## WORK TO BE COMPLETED
Transcribe exactly the lines that fall between the one holding "green trapezoid at" and the one holding "cyan arrow: moved 3 px left, 3 px up", inclusive, from the entries below.

╭─ DATA UNDER STUDY

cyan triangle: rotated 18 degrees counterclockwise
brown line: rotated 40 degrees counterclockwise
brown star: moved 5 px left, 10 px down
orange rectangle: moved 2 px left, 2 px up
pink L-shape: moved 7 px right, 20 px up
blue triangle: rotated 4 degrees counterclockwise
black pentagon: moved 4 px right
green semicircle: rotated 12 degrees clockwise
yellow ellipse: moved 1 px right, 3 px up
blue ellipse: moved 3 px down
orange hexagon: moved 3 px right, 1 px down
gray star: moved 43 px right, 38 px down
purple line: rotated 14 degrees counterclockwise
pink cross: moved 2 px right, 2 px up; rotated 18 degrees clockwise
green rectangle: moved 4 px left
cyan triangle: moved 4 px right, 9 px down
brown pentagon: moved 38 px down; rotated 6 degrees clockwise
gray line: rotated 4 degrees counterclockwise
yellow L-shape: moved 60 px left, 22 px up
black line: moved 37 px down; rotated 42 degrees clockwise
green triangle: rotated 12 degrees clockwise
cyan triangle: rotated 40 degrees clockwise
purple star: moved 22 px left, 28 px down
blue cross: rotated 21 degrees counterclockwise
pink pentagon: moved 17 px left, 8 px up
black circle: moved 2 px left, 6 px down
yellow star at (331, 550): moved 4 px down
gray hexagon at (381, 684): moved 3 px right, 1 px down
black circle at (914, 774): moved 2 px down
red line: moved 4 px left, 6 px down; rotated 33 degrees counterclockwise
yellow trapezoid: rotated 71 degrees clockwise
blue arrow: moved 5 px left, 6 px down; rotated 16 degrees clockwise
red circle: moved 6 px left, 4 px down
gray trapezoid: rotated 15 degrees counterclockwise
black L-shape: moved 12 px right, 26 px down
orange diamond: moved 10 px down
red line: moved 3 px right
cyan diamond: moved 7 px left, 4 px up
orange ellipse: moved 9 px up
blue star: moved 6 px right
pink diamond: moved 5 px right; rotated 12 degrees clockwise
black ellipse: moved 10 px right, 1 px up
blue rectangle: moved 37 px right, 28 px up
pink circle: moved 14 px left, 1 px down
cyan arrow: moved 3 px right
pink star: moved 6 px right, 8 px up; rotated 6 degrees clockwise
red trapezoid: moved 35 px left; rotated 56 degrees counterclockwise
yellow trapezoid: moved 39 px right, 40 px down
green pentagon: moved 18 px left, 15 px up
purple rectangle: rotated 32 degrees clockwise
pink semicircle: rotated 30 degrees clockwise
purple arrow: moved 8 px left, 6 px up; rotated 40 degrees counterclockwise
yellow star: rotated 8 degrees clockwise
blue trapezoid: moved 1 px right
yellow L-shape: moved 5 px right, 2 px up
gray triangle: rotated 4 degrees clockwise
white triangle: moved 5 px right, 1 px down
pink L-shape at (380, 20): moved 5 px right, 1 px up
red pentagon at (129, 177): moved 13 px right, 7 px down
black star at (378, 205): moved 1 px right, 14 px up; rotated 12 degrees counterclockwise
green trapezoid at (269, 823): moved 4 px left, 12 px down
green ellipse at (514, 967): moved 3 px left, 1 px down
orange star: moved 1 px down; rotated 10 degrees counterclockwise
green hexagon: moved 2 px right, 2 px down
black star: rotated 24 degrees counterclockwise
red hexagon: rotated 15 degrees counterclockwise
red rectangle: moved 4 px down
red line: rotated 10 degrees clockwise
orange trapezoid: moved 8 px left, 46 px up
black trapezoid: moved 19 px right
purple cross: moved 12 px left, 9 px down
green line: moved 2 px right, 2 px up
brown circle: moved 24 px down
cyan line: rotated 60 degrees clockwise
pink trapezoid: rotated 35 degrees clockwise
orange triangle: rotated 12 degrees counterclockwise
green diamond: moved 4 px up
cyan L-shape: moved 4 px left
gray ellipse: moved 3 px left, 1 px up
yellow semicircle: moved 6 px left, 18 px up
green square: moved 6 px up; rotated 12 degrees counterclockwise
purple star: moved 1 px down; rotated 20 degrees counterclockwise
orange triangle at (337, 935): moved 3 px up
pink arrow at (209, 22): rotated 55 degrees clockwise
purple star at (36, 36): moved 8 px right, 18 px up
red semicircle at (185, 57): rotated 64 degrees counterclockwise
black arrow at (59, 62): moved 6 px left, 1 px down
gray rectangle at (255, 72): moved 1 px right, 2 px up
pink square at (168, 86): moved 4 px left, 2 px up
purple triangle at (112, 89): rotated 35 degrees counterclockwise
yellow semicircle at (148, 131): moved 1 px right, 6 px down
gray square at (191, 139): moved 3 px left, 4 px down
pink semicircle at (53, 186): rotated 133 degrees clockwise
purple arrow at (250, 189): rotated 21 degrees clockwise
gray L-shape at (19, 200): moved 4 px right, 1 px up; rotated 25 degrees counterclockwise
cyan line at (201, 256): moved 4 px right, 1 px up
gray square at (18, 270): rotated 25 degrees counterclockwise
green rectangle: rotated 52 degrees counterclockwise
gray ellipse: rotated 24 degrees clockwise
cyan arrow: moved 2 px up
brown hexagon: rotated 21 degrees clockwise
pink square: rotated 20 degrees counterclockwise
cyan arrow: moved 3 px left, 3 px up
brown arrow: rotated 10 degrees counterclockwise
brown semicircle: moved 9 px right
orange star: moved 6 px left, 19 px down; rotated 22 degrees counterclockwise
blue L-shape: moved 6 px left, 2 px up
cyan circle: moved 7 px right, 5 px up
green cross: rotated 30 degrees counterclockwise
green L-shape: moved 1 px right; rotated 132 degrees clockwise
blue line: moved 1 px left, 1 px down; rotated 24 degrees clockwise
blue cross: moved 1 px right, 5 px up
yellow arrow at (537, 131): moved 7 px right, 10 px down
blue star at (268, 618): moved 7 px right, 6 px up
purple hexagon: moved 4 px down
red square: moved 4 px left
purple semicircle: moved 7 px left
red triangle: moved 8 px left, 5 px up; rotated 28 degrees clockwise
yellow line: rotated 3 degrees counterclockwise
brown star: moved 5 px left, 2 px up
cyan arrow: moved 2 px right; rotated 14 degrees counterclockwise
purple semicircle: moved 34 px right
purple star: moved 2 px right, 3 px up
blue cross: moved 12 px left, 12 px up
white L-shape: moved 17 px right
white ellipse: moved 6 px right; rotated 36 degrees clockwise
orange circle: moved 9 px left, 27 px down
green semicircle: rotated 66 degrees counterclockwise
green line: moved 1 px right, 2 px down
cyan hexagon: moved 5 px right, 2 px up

╰─

## TASK OUTPUT
green trapezoid at (269, 823): moved 4 px left, 12 px down
green ellipse at (514, 967): moved 3 px left, 1 px down
orange star: moved 1 px down; rotated 10 degrees counterclockwise
green hexagon: moved 2 px right, 2 px down
black star: rotated 24 degrees counterclockwise
red hexagon: rotated 15 degrees counterclockwise
red rectangle: moved 4 px down
red line: rotated 10 degrees clockwise
orange trapezoid: moved 8 px left, 46 px up
black trapezoid: moved 19 px right
purple cross: moved 12 px left, 9 px down
green line: moved 2 px right, 2 px up
brown circle: moved 24 px down
cyan line: rotated 60 degrees clockwise
pink trapezoid: rotated 35 degrees clockwise
orange triangle: rotated 12 degrees counterclockwise
green diamond: moved 4 px up
cyan L-shape: moved 4 px left
gray ellipse: moved 3 px left, 1 px up
yellow semicircle: moved 6 px left, 18 px up
green square: moved 6 px up; rotated 12 degrees counterclockwise
purple star: moved 1 px down; rotated 20 degrees counterclockwise
orange triangle at (337, 935): moved 3 px up
pink arrow at (209, 22): rotated 55 degrees clockwise
purple star at (36, 36): moved 8 px right, 18 px up
red semicircle at (185, 57): rotated 64 degrees counterclockwise
black arrow at (59, 62): moved 6 px left, 1 px down
gray rectangle at (255, 72): moved 1 px right, 2 px up
pink square at (168, 86): moved 4 px left, 2 px up
purple triangle at (112, 89): rotated 35 degrees counterclockwise
yellow semicircle at (148, 131): moved 1 px right, 6 px down
gray square at (191, 139): moved 3 px left, 4 px down
pink semicircle at (53, 186): rotated 133 degrees clockwise
purple arrow at (250, 189): rotated 21 degrees clockwise
gray L-shape at (19, 200): moved 4 px right, 1 px up; rotated 25 degrees counterclockwise
cyan line at (201, 256): moved 4 px right, 1 px up
gray square at (18, 270): rotated 25 degrees counterclockwise
green rectangle: rotated 52 degrees counterclockwise
gray ellipse: rotated 24 degrees clockwise
cyan arrow: moved 2 px up
brown hexagon: rotated 21 degrees clockwise
pink square: rotated 20 degrees counterclockwise
cyan arrow: moved 3 px left, 3 px up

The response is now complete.